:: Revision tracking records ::

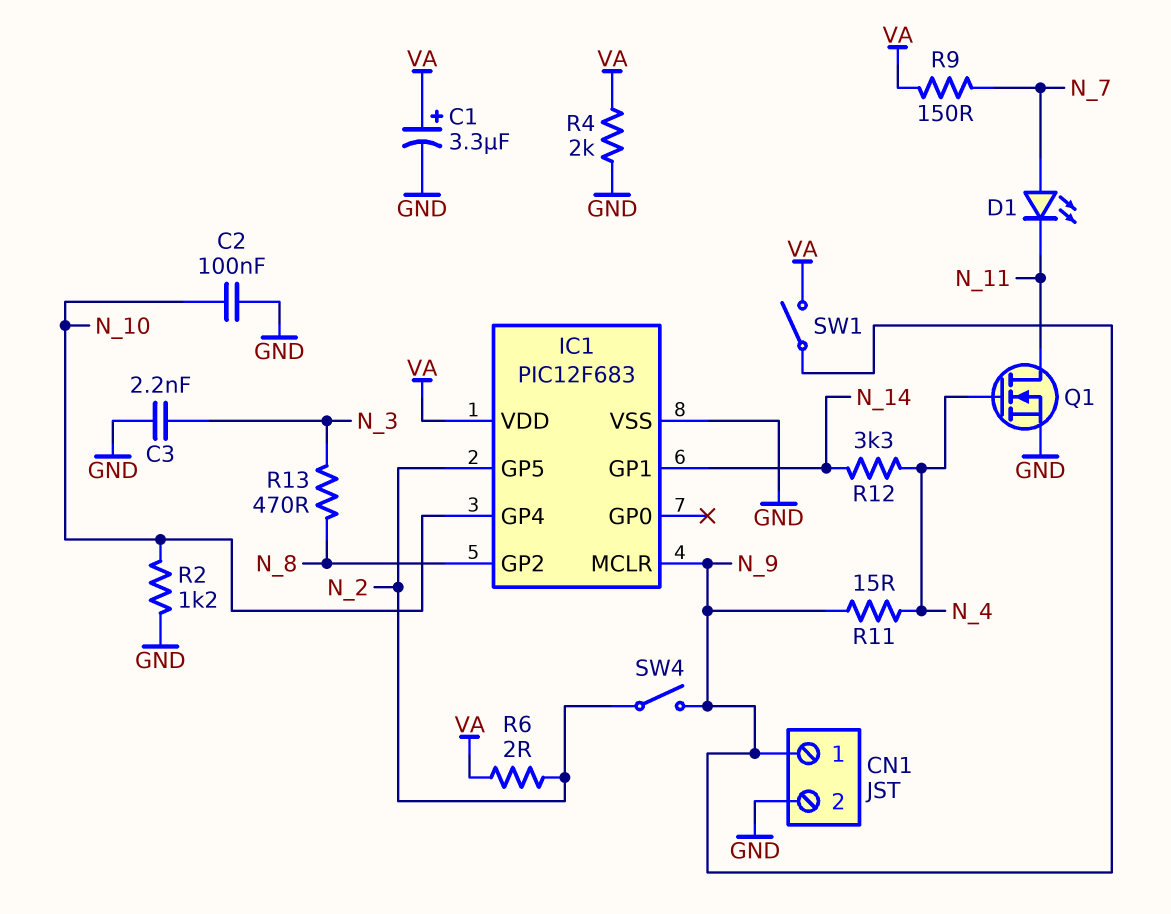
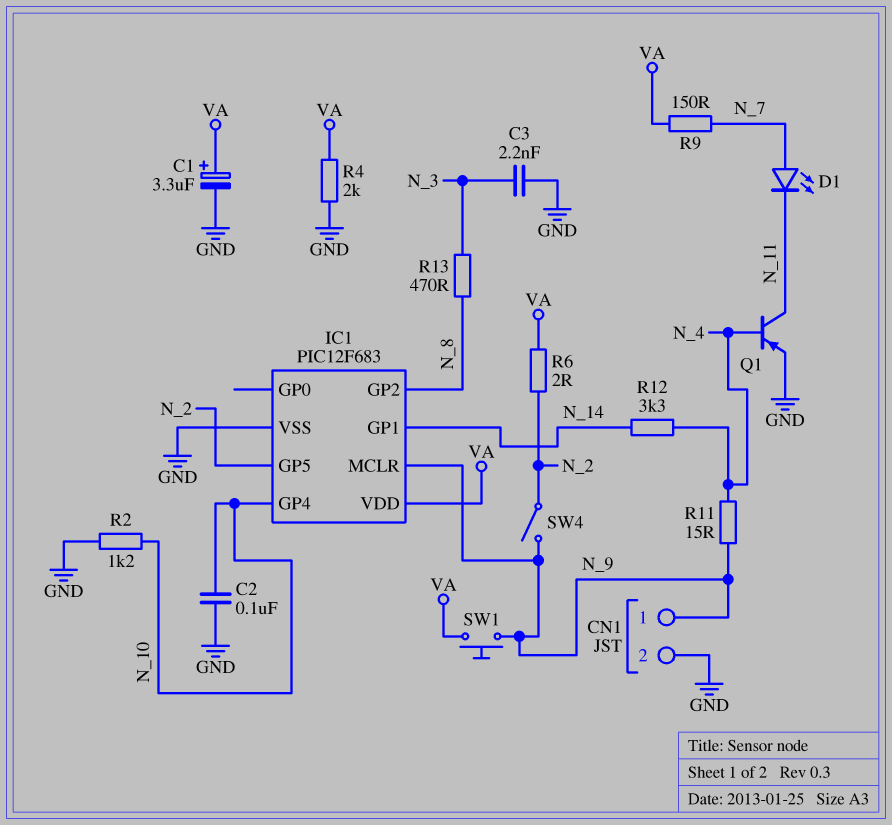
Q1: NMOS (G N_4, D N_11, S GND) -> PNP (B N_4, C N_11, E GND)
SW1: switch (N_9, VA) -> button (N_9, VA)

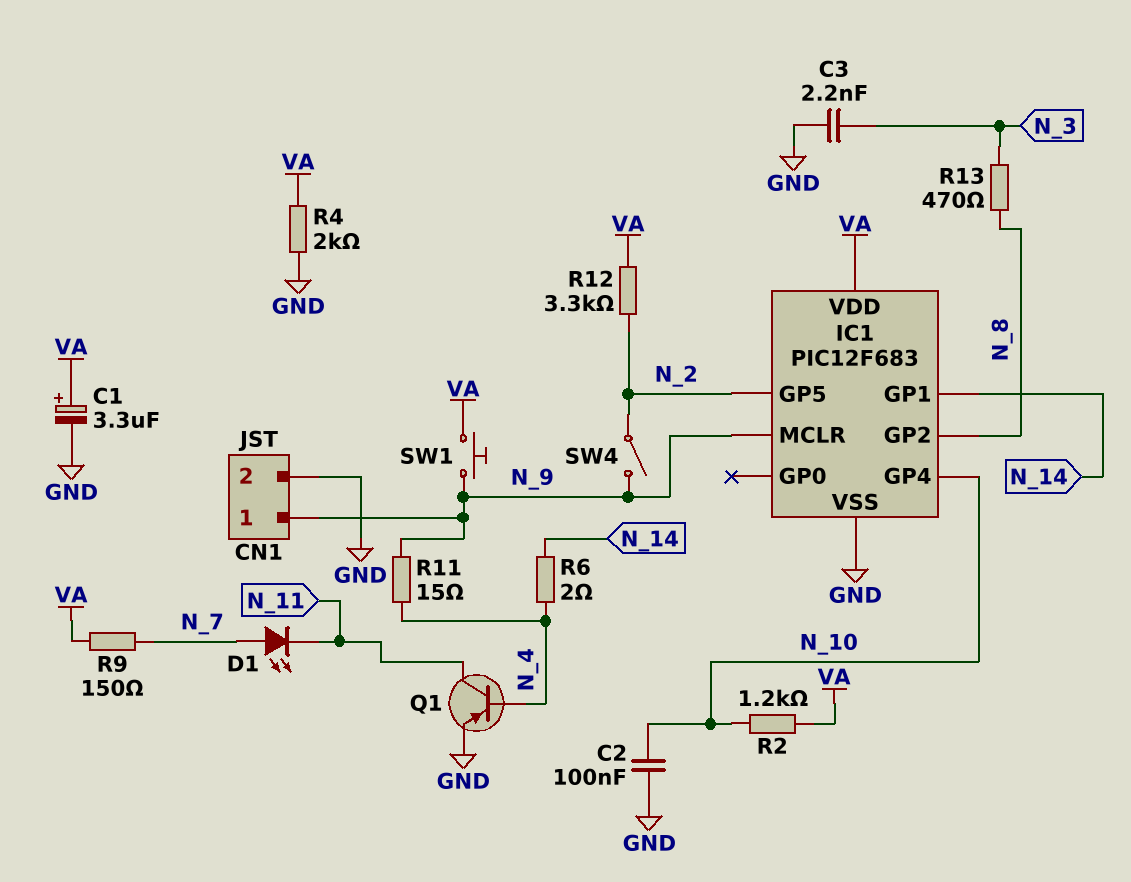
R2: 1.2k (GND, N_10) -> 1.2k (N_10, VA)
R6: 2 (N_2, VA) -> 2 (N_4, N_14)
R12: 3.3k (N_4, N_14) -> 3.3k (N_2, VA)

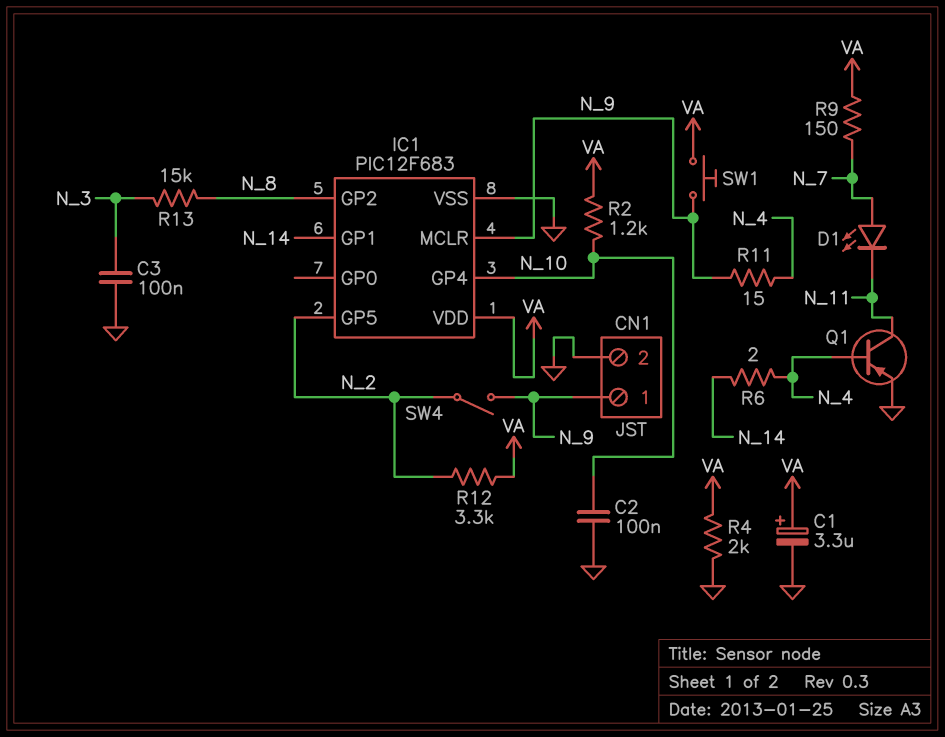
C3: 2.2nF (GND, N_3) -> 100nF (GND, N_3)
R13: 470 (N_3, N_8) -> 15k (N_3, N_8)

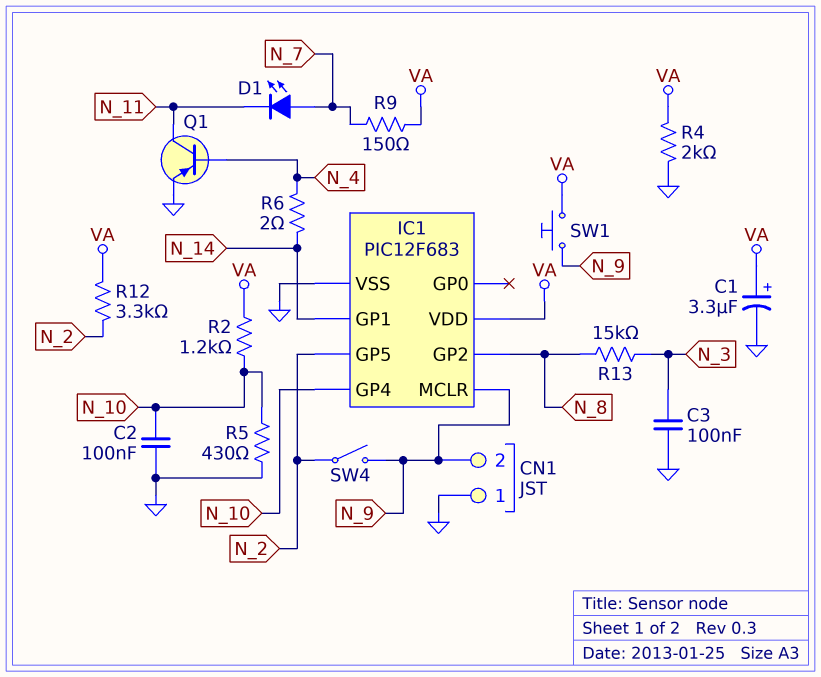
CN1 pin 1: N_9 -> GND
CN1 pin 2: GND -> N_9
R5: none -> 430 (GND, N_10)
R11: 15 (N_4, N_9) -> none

:: Your instructions ::
All of the records need repeating exactly, except for the pictures.

:: Exercise solution ::
Q1: NMOS (G N_4, D N_11, S GND) -> PNP (B N_4, C N_11, E GND)
SW1: switch (N_9, VA) -> button (N_9, VA)

R2: 1.2k (GND, N_10) -> 1.2k (N_10, VA)
R6: 2 (N_2, VA) -> 2 (N_4, N_14)
R12: 3.3k (N_4, N_14) -> 3.3k (N_2, VA)

C3: 2.2nF (GND, N_3) -> 100nF (GND, N_3)
R13: 470 (N_3, N_8) -> 15k (N_3, N_8)

CN1 pin 1: N_9 -> GND
CN1 pin 2: GND -> N_9
R5: none -> 430 (GND, N_10)
R11: 15 (N_4, N_9) -> none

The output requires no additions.